■ Extracted information ■

------------------------

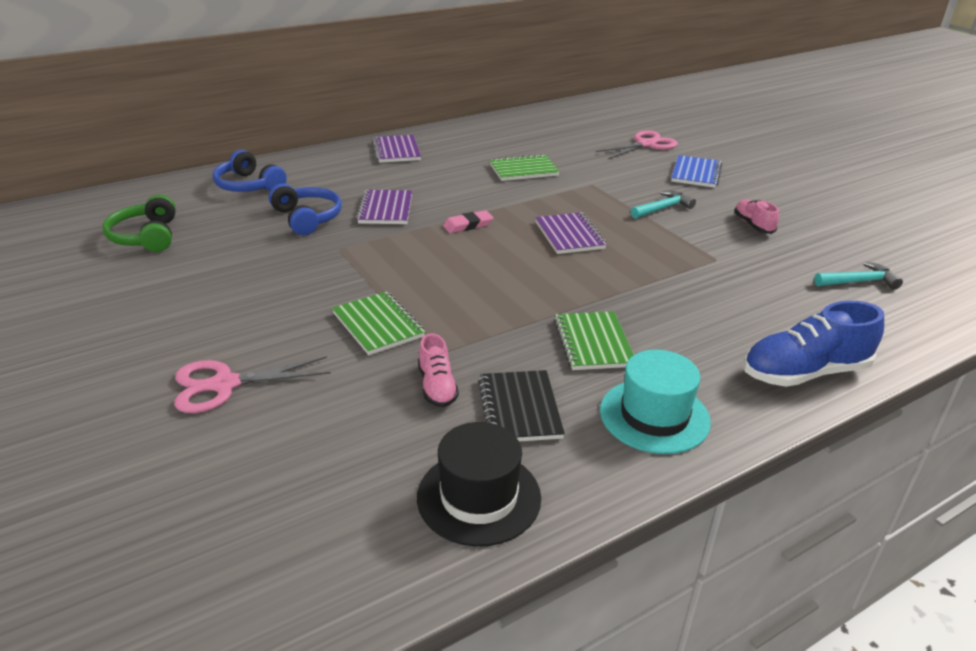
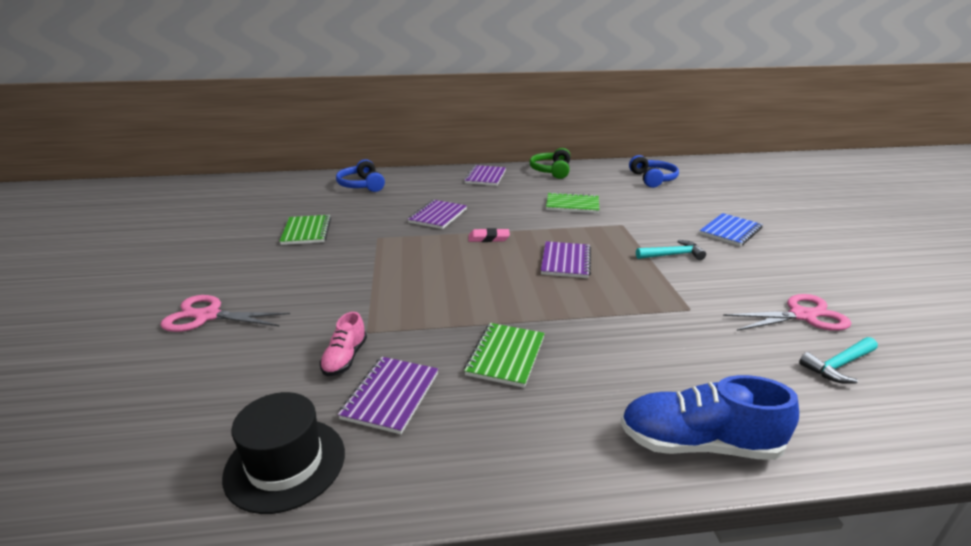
camera: 25 degrees right, 5 degrees down
(146, 236) = (267, 207): green headphones -> green headphones (551, 171)
(307, 218) = (378, 213): blue headphones -> blue headphones (652, 179)
(378, 325) = (350, 299): green notebook -> green notebook (306, 231)
(519, 408) = (390, 396): black notebook -> purple notebook
(646, 144) = (700, 201): pink scissors -> pink scissors (802, 316)
(654, 416) = (502, 440): turquoise hat -> none
(753, 225) = (754, 286): pink shoe -> none
(859, 282) = (838, 365): turquoise hammer -> turquoise hammer turned 135 degrees clockwise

------------------------

■ Exercise description ■
Copy nothing but the lines from the start of the entries through the line with "(519, 408) = (390, 396): black". Write them out exactly, without pictures.

■ Answer below ■
camera: 25 degrees right, 5 degrees down
(146, 236) = (267, 207): green headphones -> green headphones (551, 171)
(307, 218) = (378, 213): blue headphones -> blue headphones (652, 179)
(378, 325) = (350, 299): green notebook -> green notebook (306, 231)
(519, 408) = (390, 396): black notebook -> purple notebook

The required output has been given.